**PROBLEM:** How does the data below read from its first line through the line containing "green_box [528 125"? Print those lines exactly.

**DATA FOR THIS EXERCISE:**
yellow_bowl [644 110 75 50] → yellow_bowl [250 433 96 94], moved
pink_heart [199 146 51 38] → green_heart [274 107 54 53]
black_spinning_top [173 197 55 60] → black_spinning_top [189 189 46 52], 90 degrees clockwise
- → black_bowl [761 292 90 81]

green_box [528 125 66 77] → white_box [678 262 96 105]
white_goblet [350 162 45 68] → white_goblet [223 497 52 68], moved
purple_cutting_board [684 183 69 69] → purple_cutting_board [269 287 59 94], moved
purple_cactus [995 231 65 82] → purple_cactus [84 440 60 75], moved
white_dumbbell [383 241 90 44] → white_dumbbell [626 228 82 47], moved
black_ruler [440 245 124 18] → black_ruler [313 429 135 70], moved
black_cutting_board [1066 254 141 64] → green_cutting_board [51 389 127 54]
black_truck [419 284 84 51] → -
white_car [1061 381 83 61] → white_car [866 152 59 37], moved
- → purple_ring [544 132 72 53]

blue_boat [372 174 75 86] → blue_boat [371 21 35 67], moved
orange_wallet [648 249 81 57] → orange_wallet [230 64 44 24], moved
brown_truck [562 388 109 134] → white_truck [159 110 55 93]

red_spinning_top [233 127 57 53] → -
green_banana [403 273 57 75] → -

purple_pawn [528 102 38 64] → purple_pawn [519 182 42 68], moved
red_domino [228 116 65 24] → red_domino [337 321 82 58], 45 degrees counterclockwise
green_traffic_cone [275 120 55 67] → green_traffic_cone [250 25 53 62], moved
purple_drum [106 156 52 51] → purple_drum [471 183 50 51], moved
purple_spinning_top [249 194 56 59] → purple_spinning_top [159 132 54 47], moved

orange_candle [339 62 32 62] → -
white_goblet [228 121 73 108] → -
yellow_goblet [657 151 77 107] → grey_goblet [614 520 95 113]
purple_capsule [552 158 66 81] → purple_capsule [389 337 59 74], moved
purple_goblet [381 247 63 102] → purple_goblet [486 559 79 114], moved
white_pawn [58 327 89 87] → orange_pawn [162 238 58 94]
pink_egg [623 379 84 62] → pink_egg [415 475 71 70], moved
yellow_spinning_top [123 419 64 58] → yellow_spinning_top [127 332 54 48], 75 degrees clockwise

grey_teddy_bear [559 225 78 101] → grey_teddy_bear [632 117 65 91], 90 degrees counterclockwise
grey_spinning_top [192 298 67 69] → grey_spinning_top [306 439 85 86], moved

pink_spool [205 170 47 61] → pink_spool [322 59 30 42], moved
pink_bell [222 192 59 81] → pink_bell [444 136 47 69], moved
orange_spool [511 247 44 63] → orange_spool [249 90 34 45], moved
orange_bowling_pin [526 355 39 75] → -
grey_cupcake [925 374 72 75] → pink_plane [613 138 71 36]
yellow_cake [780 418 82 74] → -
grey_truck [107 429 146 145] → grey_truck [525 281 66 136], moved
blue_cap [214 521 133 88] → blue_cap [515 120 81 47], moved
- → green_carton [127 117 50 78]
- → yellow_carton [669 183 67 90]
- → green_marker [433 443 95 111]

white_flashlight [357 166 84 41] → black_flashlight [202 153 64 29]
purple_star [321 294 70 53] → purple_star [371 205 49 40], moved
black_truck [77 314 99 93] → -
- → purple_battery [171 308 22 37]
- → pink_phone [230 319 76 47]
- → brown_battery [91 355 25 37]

**SOLUTION TO THE EXERCISE:**
yellow_bowl [644 110 75 50] → yellow_bowl [250 433 96 94], moved
pink_heart [199 146 51 38] → green_heart [274 107 54 53]
black_spinning_top [173 197 55 60] → black_spinning_top [189 189 46 52], 90 degrees clockwise
- → black_bowl [761 292 90 81]

green_box [528 125 66 77] → white_box [678 262 96 105]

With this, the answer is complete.